* The task:
Filter the records below for the word "plane". Copy each line that holds it.

(Object state comparisons)
[Start of Attachment]

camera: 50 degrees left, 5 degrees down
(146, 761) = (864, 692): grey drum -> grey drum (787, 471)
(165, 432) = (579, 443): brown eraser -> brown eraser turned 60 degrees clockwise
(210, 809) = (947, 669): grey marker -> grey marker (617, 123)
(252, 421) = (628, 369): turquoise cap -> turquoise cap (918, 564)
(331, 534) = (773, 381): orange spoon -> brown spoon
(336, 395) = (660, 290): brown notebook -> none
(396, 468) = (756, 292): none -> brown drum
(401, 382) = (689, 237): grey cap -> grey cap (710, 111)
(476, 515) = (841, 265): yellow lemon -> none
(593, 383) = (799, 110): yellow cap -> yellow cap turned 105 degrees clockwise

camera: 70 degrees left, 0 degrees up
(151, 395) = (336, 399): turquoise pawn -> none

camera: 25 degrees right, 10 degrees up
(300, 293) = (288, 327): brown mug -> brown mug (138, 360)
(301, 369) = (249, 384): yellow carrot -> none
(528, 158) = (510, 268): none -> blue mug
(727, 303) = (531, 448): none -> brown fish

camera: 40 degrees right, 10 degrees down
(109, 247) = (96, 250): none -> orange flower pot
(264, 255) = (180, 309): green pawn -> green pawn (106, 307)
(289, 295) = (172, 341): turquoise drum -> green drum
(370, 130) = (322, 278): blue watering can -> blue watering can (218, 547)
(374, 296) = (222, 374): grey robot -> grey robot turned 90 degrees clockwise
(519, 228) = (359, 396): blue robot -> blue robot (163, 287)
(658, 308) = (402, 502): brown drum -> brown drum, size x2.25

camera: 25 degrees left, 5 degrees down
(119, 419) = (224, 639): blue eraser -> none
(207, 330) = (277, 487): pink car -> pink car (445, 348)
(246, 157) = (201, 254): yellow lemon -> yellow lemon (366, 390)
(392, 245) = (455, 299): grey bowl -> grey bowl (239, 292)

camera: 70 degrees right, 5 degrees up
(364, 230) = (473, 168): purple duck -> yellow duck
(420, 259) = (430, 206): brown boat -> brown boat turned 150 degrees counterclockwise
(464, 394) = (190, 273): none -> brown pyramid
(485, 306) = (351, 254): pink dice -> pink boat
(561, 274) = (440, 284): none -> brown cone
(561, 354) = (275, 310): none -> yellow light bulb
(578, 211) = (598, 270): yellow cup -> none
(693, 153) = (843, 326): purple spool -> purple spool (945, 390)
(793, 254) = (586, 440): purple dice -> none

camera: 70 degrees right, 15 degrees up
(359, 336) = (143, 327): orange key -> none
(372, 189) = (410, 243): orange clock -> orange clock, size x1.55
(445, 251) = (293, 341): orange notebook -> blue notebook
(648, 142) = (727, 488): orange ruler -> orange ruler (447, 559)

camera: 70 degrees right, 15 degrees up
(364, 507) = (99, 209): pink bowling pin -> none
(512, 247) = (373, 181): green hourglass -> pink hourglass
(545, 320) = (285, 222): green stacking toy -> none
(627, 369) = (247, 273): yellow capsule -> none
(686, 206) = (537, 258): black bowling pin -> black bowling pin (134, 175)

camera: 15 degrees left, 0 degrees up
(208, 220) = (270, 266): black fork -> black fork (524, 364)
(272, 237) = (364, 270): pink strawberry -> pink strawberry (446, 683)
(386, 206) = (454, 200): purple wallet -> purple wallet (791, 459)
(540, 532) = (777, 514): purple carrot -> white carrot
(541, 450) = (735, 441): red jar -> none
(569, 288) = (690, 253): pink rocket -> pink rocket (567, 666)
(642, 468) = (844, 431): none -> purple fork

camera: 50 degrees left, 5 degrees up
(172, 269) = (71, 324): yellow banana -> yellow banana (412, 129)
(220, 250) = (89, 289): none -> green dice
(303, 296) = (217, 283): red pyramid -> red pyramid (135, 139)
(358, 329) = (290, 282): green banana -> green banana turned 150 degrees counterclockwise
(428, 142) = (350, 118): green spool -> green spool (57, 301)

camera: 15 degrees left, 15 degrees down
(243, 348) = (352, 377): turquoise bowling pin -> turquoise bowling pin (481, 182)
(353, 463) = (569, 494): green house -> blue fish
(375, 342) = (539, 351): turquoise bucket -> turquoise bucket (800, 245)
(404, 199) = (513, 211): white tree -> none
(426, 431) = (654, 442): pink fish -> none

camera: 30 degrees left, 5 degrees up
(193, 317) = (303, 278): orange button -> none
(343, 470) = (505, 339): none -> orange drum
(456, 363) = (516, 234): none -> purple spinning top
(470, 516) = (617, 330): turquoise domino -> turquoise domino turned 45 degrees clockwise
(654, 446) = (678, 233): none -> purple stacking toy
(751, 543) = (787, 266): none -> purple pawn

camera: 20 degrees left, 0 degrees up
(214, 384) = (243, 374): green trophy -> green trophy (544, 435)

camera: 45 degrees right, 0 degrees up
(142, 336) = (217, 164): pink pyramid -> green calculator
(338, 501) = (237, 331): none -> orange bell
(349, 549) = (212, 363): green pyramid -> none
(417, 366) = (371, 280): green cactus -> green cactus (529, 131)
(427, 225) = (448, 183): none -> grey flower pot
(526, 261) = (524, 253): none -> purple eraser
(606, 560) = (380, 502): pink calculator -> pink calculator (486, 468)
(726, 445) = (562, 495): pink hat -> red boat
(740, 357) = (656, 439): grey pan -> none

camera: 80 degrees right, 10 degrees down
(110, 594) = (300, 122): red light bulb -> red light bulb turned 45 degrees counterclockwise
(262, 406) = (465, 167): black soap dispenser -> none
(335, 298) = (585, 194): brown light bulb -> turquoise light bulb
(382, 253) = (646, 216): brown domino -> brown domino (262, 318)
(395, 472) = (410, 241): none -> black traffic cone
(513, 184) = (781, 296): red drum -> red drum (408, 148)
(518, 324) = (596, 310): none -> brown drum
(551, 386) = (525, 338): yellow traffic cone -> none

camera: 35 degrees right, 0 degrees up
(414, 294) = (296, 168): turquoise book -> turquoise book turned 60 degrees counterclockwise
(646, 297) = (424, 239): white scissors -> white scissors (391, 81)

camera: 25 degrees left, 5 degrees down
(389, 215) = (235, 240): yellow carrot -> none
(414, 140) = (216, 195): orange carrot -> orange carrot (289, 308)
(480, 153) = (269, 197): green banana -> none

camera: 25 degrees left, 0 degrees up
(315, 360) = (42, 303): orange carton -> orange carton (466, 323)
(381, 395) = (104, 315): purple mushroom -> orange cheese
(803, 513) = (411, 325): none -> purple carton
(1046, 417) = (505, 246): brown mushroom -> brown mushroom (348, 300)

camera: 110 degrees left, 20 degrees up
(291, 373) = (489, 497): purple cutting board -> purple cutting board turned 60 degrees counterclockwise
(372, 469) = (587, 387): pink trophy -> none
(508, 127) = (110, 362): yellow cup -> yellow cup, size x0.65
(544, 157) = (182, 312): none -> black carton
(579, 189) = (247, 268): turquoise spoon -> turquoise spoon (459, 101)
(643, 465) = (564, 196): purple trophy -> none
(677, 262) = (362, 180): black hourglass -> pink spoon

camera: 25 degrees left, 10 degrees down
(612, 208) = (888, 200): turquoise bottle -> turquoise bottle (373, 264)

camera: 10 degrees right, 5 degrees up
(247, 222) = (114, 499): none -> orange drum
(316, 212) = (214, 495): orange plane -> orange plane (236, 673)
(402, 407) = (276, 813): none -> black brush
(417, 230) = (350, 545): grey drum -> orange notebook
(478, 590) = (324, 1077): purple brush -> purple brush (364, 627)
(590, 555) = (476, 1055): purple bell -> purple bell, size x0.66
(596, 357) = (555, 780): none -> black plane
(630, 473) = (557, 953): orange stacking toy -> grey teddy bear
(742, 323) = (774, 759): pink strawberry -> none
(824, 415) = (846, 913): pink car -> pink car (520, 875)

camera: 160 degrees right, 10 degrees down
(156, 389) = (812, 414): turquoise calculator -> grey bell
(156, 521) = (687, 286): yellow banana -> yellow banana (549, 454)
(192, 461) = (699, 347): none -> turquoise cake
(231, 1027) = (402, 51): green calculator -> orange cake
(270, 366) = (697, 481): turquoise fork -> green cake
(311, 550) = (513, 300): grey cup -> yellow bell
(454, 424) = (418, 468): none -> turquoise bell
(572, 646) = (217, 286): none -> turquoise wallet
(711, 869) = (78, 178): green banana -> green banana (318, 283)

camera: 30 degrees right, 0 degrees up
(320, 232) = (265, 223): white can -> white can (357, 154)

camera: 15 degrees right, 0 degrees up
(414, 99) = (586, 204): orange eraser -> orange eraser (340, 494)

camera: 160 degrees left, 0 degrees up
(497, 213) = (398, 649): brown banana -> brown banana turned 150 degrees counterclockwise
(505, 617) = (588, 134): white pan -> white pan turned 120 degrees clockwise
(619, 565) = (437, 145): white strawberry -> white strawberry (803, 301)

[End of Attachment]

* Solved problem:
(316, 212) = (214, 495): orange plane -> orange plane (236, 673)
(596, 357) = (555, 780): none -> black plane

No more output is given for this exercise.